Look through the lines below, find those with the word "green", and copy them.

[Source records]
————————
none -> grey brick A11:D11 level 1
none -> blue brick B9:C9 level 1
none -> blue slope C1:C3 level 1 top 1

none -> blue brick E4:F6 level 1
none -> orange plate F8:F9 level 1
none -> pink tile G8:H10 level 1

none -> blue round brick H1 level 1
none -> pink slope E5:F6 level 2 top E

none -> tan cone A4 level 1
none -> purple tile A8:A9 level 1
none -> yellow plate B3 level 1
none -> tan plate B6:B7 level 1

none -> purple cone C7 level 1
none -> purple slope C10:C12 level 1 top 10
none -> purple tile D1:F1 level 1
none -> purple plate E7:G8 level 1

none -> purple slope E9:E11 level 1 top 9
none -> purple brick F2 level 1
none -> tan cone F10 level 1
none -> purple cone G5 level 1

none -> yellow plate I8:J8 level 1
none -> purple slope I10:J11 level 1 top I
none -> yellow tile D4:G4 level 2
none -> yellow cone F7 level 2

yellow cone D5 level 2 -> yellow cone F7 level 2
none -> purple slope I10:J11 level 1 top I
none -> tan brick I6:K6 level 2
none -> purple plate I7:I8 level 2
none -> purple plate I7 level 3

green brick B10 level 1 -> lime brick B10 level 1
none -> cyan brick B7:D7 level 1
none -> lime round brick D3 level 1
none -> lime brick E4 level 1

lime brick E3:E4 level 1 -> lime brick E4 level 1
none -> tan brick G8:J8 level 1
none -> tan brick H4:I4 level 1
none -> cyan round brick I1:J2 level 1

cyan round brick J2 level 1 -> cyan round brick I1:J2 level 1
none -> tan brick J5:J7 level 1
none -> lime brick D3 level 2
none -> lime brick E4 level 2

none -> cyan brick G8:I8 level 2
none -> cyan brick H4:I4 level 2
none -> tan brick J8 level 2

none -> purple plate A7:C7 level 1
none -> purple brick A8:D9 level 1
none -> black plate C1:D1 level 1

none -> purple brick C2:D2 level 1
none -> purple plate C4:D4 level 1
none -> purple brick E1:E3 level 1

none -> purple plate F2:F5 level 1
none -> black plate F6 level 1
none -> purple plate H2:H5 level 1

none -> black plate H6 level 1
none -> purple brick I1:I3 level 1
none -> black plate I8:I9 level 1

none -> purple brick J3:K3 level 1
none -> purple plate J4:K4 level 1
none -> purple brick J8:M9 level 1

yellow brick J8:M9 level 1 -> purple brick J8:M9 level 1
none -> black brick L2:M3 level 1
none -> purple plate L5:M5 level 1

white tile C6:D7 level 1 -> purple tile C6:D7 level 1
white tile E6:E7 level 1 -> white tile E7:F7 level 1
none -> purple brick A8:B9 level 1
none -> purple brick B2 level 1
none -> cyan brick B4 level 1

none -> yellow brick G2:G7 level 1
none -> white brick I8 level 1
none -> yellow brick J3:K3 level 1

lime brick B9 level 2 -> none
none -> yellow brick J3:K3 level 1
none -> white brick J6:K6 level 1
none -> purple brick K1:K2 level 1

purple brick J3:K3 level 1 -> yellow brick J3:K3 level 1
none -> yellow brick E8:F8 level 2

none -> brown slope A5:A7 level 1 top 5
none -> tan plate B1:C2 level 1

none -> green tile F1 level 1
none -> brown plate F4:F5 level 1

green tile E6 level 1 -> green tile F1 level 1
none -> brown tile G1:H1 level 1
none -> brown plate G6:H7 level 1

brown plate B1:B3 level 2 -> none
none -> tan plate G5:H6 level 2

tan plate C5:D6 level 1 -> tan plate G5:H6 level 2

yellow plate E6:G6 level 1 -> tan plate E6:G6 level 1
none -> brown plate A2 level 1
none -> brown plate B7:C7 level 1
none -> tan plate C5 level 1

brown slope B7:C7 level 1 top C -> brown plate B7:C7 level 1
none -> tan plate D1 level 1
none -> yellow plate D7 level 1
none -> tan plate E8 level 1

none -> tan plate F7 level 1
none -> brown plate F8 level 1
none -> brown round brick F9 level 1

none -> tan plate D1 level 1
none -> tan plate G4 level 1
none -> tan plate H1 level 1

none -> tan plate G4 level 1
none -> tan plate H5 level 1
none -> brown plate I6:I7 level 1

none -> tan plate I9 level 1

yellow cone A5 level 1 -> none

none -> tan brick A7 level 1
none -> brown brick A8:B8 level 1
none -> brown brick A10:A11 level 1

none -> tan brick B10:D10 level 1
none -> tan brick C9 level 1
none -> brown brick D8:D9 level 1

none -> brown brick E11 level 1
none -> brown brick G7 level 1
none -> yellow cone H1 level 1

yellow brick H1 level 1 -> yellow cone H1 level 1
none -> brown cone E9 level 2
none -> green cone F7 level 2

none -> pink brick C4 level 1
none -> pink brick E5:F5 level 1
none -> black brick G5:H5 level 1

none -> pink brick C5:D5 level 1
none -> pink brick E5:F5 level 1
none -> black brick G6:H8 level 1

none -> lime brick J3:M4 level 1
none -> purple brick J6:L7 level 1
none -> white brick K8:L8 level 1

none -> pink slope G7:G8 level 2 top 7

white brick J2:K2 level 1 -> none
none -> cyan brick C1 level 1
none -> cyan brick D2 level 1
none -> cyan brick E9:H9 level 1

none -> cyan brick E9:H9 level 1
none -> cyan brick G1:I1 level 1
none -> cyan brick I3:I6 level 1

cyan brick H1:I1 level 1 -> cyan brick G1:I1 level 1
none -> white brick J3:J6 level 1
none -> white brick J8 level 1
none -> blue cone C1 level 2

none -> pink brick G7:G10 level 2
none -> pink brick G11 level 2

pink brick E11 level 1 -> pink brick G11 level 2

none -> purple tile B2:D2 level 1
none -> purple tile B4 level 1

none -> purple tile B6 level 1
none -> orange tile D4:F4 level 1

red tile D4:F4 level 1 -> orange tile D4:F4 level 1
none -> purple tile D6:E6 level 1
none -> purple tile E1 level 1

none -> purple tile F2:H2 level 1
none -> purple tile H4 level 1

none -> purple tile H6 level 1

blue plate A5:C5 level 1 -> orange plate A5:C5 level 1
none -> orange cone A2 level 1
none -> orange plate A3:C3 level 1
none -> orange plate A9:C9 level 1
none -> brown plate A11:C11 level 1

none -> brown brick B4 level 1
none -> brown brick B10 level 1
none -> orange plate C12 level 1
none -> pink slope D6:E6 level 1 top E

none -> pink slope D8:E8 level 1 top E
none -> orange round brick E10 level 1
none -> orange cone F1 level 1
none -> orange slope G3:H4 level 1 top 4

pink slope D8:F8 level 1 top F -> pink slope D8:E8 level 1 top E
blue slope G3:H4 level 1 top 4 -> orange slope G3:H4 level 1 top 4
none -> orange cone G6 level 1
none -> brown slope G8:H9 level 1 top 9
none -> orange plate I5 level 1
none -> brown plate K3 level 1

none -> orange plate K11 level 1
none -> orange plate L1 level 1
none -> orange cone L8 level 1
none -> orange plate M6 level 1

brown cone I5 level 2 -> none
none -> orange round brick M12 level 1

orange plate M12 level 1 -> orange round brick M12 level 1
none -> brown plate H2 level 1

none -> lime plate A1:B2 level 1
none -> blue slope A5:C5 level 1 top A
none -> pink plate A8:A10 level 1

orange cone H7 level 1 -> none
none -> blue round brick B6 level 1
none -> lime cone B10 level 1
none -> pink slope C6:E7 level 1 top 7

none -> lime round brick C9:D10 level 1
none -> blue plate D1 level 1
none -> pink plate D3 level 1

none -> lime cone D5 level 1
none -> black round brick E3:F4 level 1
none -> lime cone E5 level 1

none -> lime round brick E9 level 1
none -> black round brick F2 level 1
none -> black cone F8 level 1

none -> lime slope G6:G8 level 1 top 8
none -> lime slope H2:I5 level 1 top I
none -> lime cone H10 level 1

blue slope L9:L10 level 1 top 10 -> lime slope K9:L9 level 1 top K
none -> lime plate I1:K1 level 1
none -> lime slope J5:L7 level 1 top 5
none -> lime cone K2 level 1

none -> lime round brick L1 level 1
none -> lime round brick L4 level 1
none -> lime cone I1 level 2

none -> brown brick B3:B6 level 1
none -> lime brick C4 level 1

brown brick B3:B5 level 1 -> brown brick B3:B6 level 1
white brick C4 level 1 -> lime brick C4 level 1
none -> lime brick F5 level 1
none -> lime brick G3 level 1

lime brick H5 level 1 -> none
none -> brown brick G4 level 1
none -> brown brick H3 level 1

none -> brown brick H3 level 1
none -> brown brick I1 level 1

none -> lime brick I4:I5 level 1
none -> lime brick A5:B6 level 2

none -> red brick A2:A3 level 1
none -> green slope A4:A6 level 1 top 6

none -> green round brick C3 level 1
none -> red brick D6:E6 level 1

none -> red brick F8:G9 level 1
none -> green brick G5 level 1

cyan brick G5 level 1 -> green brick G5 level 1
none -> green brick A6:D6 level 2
————————
● ANSWER TO THIS EXERCISE
green brick B10 level 1 -> lime brick B10 level 1
none -> green tile F1 level 1
green tile E6 level 1 -> green tile F1 level 1
none -> green cone F7 level 2
none -> green slope A4:A6 level 1 top 6
none -> green round brick C3 level 1
none -> green brick G5 level 1
cyan brick G5 level 1 -> green brick G5 level 1
none -> green brick A6:D6 level 2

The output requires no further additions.